BEGIN Data in this exercise
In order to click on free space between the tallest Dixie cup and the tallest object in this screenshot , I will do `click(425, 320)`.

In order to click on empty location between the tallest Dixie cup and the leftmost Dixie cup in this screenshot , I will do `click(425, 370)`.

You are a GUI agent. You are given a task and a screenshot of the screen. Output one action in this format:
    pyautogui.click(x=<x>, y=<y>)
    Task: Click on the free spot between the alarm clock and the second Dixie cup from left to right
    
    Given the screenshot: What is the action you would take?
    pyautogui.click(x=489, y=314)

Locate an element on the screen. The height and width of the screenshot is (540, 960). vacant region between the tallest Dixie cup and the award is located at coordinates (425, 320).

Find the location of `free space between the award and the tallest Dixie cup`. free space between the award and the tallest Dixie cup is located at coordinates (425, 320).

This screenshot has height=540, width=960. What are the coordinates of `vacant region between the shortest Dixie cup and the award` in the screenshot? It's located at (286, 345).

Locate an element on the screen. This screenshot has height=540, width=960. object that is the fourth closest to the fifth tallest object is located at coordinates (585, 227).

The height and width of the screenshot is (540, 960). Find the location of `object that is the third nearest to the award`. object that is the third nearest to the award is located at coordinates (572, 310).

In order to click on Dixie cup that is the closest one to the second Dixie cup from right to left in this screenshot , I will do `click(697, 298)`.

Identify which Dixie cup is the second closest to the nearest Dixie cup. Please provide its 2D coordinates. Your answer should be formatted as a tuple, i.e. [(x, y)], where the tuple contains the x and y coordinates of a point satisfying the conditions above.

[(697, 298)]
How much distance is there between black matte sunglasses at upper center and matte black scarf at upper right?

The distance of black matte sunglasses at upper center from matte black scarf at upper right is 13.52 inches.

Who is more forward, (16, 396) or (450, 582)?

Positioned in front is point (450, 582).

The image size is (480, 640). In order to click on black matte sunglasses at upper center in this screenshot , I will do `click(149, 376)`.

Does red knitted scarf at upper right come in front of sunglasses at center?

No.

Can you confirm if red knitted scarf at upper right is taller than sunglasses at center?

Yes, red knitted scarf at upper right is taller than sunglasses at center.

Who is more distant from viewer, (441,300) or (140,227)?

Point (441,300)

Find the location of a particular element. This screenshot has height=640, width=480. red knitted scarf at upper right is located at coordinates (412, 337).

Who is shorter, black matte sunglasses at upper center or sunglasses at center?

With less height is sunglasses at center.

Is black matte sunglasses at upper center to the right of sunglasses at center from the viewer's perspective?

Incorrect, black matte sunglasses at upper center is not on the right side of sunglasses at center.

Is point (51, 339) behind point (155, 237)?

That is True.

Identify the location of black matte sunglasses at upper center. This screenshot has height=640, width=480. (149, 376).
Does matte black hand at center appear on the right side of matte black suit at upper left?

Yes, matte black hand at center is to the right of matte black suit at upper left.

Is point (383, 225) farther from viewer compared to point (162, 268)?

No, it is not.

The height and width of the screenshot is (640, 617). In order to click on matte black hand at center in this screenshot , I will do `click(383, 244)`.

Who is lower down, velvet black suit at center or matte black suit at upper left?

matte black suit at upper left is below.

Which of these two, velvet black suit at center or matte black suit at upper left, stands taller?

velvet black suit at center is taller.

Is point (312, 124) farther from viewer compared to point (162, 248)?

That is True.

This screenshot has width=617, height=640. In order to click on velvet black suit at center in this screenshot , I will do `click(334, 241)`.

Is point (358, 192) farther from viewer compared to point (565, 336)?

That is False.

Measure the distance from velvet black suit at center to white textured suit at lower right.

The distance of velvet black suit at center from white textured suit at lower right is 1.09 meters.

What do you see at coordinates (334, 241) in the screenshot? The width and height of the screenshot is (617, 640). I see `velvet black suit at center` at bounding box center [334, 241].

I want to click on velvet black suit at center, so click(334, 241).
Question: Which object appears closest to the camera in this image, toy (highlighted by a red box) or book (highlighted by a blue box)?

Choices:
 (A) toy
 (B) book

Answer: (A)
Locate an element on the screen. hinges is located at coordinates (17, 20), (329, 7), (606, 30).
END Data in this exercise
Exercise directions: Convert every line of the listing above into a Markdown table with the columns Row and Listing line, numbering the rows in order and omitting blank lines.

Solved problem:
| Row | Listing line |
|---|---|
| 1 | In order to click on free space between the tallest Dixie cup and the tallest object in this screenshot , I will do `click(425, 320)`. |
| 2 | In order to click on empty location between the tallest Dixie cup and the leftmost Dixie cup in this screenshot , I will do `click(425, 370)`. |
| 3 | You are a GUI agent. You are given a task and a screenshot of the screen. Output one action in this format: |
| 4 |     pyautogui.click(x=<x>, y=<y>) |
| 5 |     Task: Click on the free spot between the alarm clock and the second Dixie cup from left to right |
| 6 |     Given the screenshot: What is the action you would take? |
| 7 |     pyautogui.click(x=489, y=314) |
| 8 | Locate an element on the screen. The height and width of the screenshot is (540, 960). vacant region between the tallest Dixie cup and the award is located at coordinates (425, 320). |
| 9 | Find the location of `free space between the award and the tallest Dixie cup`. free space between the award and the tallest Dixie cup is located at coordinates (425, 320). |
| 10 | This screenshot has height=540, width=960. What are the coordinates of `vacant region between the shortest Dixie cup and the award` in the screenshot? It's located at (286, 345). |
| 11 | Locate an element on the screen. This screenshot has height=540, width=960. object that is the fourth closest to the fifth tallest object is located at coordinates (585, 227). |
| 12 | The height and width of the screenshot is (540, 960). Find the location of `object that is the third nearest to the award`. object that is the third nearest to the award is located at coordinates (572, 310). |
| 13 | In order to click on Dixie cup that is the closest one to the second Dixie cup from right to left in this screenshot , I will do `click(697, 298)`. |
| 14 | Identify which Dixie cup is the second closest to the nearest Dixie cup. Please provide its 2D coordinates. Your answer should be formatted as a tuple, i.e. [(x, y)], where the tuple contains the x and y coordinates of a point satisfying the conditions above. |
| 15 | [(697, 298)] |
| 16 | How much distance is there between black matte sunglasses at upper center and matte black scarf at upper right? |
| 17 | The distance of black matte sunglasses at upper center from matte black scarf at upper right is 13.52 inches. |
| 18 | Who is more forward, (16, 396) or (450, 582)? |
| 19 | Positioned in front is point (450, 582). |
| 20 | The image size is (480, 640). In order to click on black matte sunglasses at upper center in this screenshot , I will do `click(149, 376)`. |
| 21 | Does red knitted scarf at upper right come in front of sunglasses at center? |
| 22 | No. |
| 23 | Can you confirm if red knitted scarf at upper right is taller than sunglasses at center? |
| 24 | Yes, red knitted scarf at upper right is taller than sunglasses at center. |
| 25 | Who is more distant from viewer, (441,300) or (140,227)? |
| 26 | Point (441,300) |
| 27 | Find the location of a particular element. This screenshot has height=640, width=480. red knitted scarf at upper right is located at coordinates (412, 337). |
| 28 | Who is shorter, black matte sunglasses at upper center or sunglasses at center? |
| 29 | With less height is sunglasses at center. |
| 30 | Is black matte sunglasses at upper center to the right of sunglasses at center from the viewer's perspective? |
| 31 | Incorrect, black matte sunglasses at upper center is not on the right side of sunglasses at center. |
| 32 | Is point (51, 339) behind point (155, 237)? |
| 33 | That is True. |
| 34 | Identify the location of black matte sunglasses at upper center. This screenshot has height=640, width=480. (149, 376). |
| 35 | Does matte black hand at center appear on the right side of matte black suit at upper left? |
| 36 | Yes, matte black hand at center is to the right of matte black suit at upper left. |
| 37 | Is point (383, 225) farther from viewer compared to point (162, 268)? |
| 38 | No, it is not. |
| 39 | The height and width of the screenshot is (640, 617). In order to click on matte black hand at center in this screenshot , I will do `click(383, 244)`. |
| 40 | Who is lower down, velvet black suit at center or matte black suit at upper left? |
| 41 | matte black suit at upper left is below. |
| 42 | Which of these two, velvet black suit at center or matte black suit at upper left, stands taller? |
| 43 | velvet black suit at center is taller. |
| 44 | Is point (312, 124) farther from viewer compared to point (162, 248)? |
| 45 | That is True. |
| 46 | This screenshot has width=617, height=640. In order to click on velvet black suit at center in this screenshot , I will do `click(334, 241)`. |
| 47 | Is point (358, 192) farther from viewer compared to point (565, 336)? |
| 48 | That is False. |
| 49 | Measure the distance from velvet black suit at center to white textured suit at lower right. |
| 50 | The distance of velvet black suit at center from white textured suit at lower right is 1.09 meters. |
| 51 | What do you see at coordinates (334, 241) in the screenshot? The width and height of the screenshot is (617, 640). I see `velvet black suit at center` at bounding box center [334, 241]. |
| 52 | I want to click on velvet black suit at center, so click(334, 241). |
| 53 | Question: Which object appears closest to the camera in this image, toy (highlighted by a red box) or book (highlighted by a blue box)? |
| 54 | Choices: |
| 55 |  (A) toy |
| 56 |  (B) book |
| 57 | Answer: (A) |
| 58 | Locate an element on the screen. hinges is located at coordinates (17, 20), (329, 7), (606, 30). |